**Task item**
Nothing but the records themselves, exactly as written, should appear in the reply; leave out the pictures.
**** Data to examine
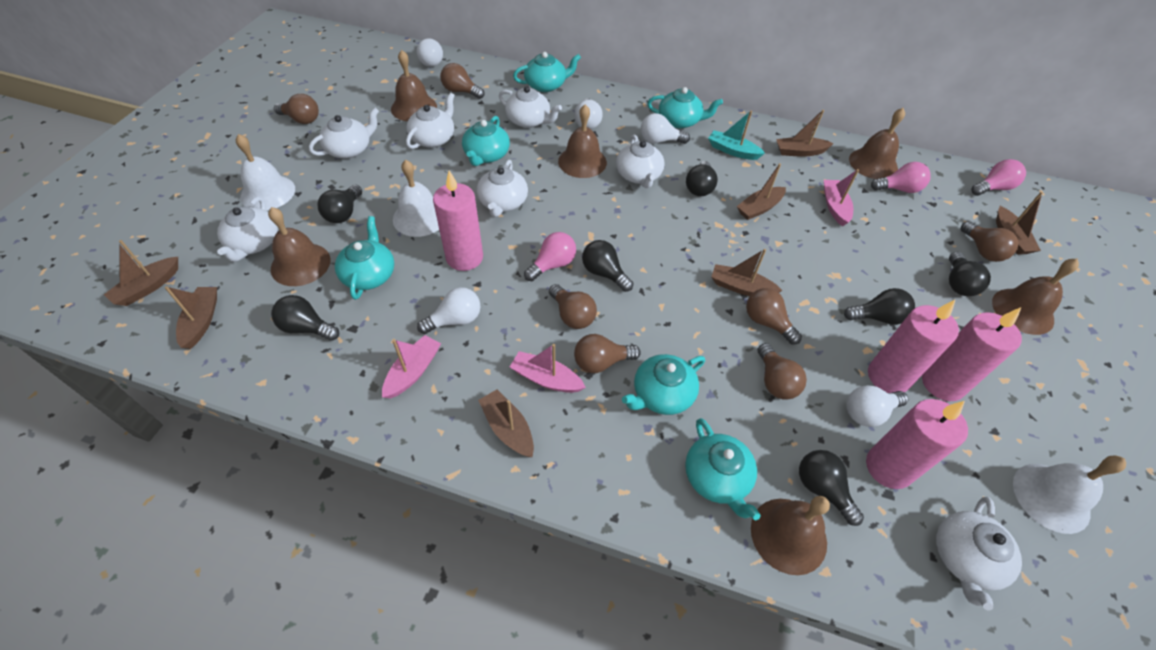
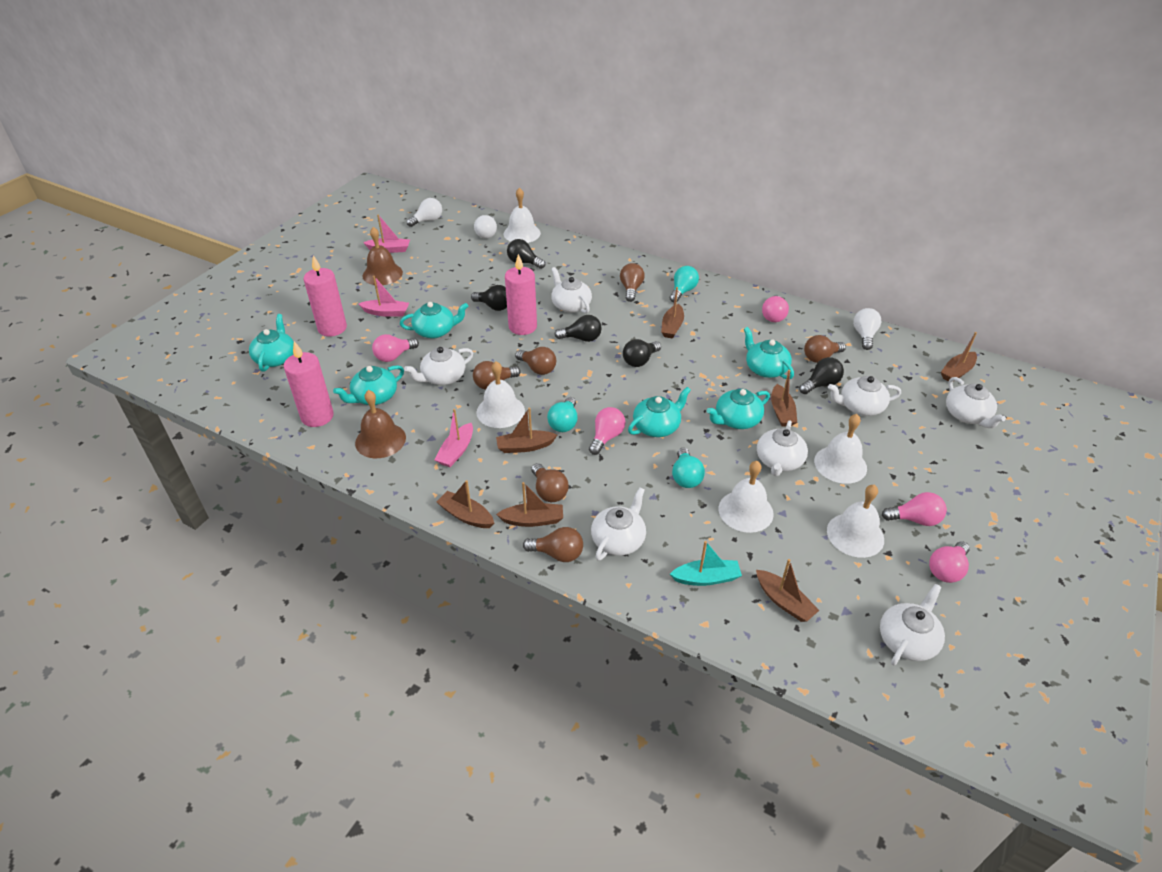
black light bulb: 7 -> 5
brown bell: 6 -> 2
brown light bulb: 7 -> 6
pink candle: 4 -> 3
pink light bulb: 3 -> 5
turquoise light bulb: 0 -> 3
white bell: 3 -> 5
white light bulb: 5 -> 3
********
**Result for this task**
black light bulb: 7 -> 5
brown bell: 6 -> 2
brown light bulb: 7 -> 6
pink candle: 4 -> 3
pink light bulb: 3 -> 5
turquoise light bulb: 0 -> 3
white bell: 3 -> 5
white light bulb: 5 -> 3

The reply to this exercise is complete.